**Assignment**:
Check the listing below line by line and report how many lines hold "pink", with no other words.

**Raw data**:
# # # #

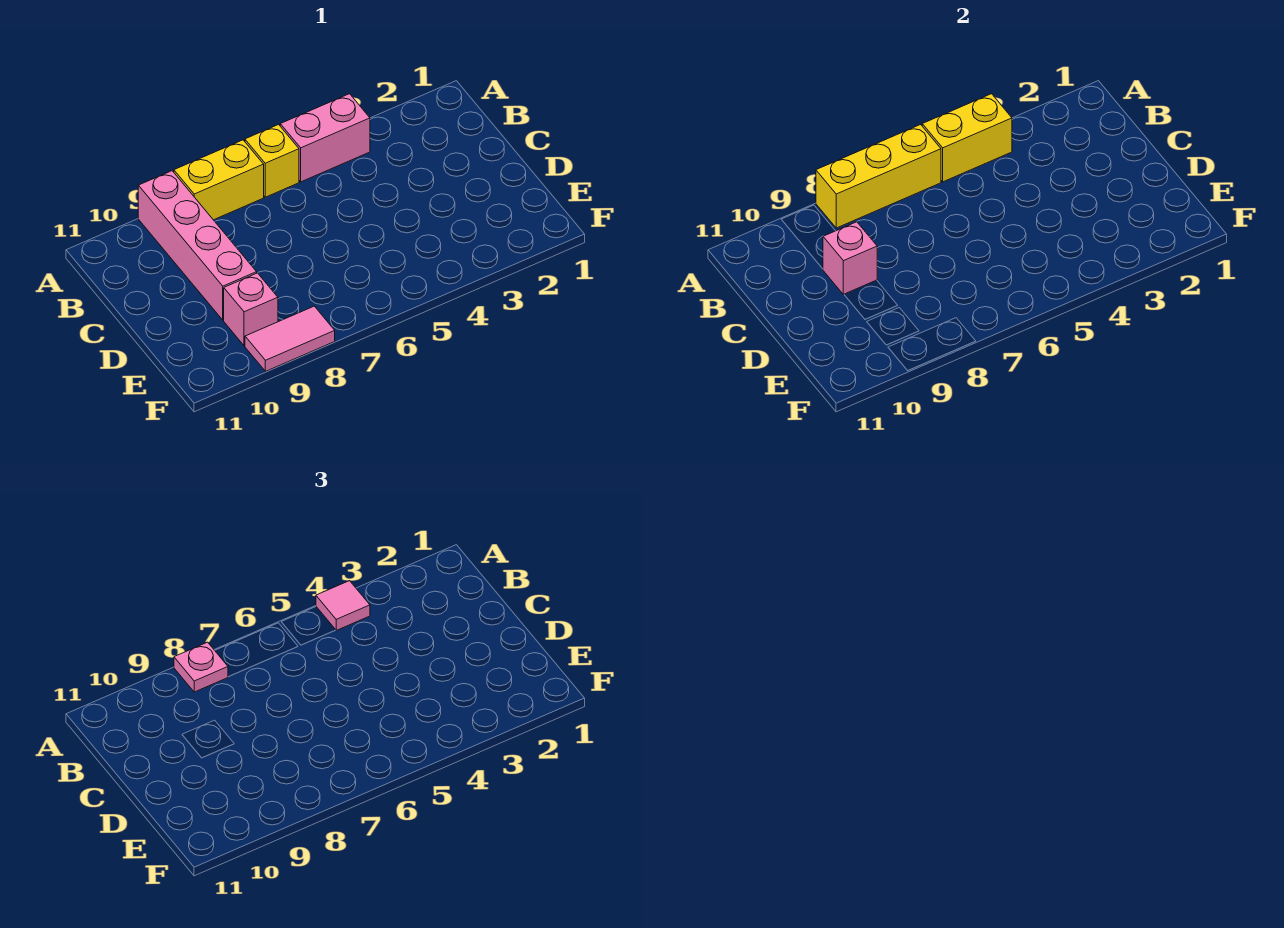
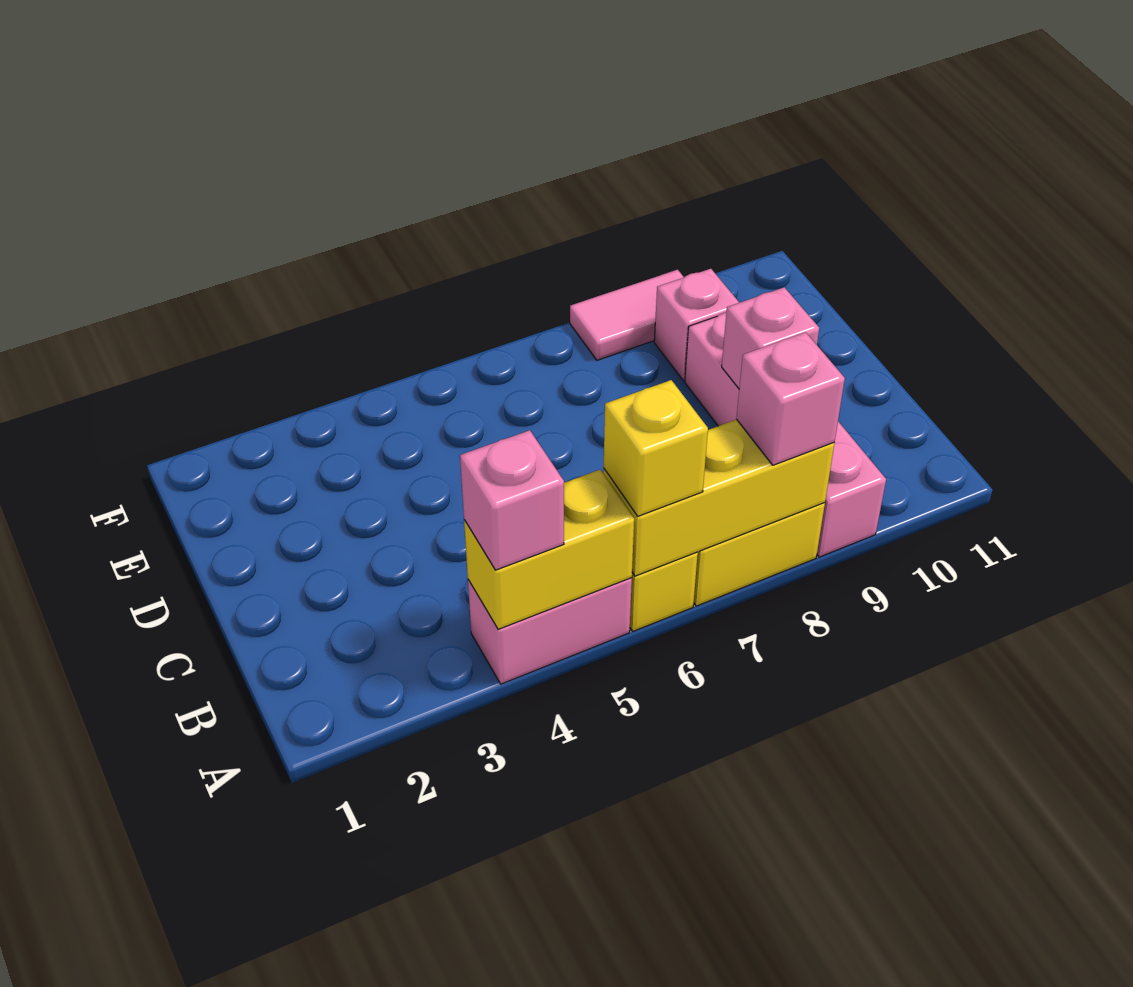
pink tile A4 level 3 -> pink brick A4 level 3
none -> yellow brick A6 level 3
pink plate A8 level 3 -> pink brick A8 level 3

# # # #

**Expected answer**:
2